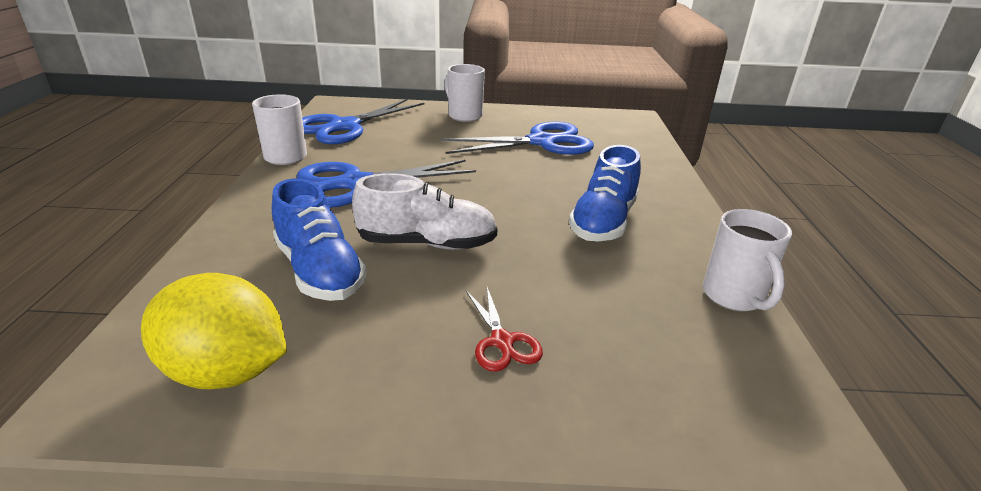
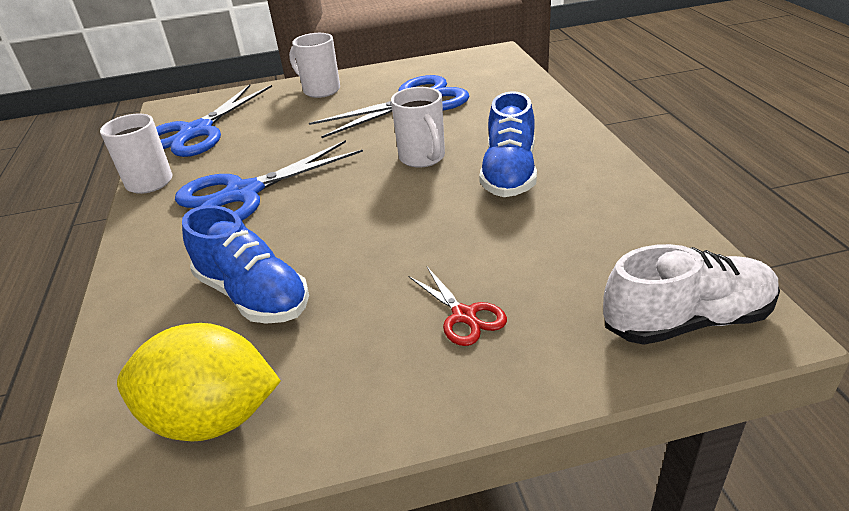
camera: 10 degrees left, 5 degrees up
(427, 243) = (348, 239): white shoe -> white shoe (686, 321)
(733, 297) = (654, 217): white mug -> white mug (422, 158)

REQUIREMENT -
Everything in the listing must be copied exactly except the pictures.

SOLUTION -
camera: 10 degrees left, 5 degrees up
(427, 243) = (348, 239): white shoe -> white shoe (686, 321)
(733, 297) = (654, 217): white mug -> white mug (422, 158)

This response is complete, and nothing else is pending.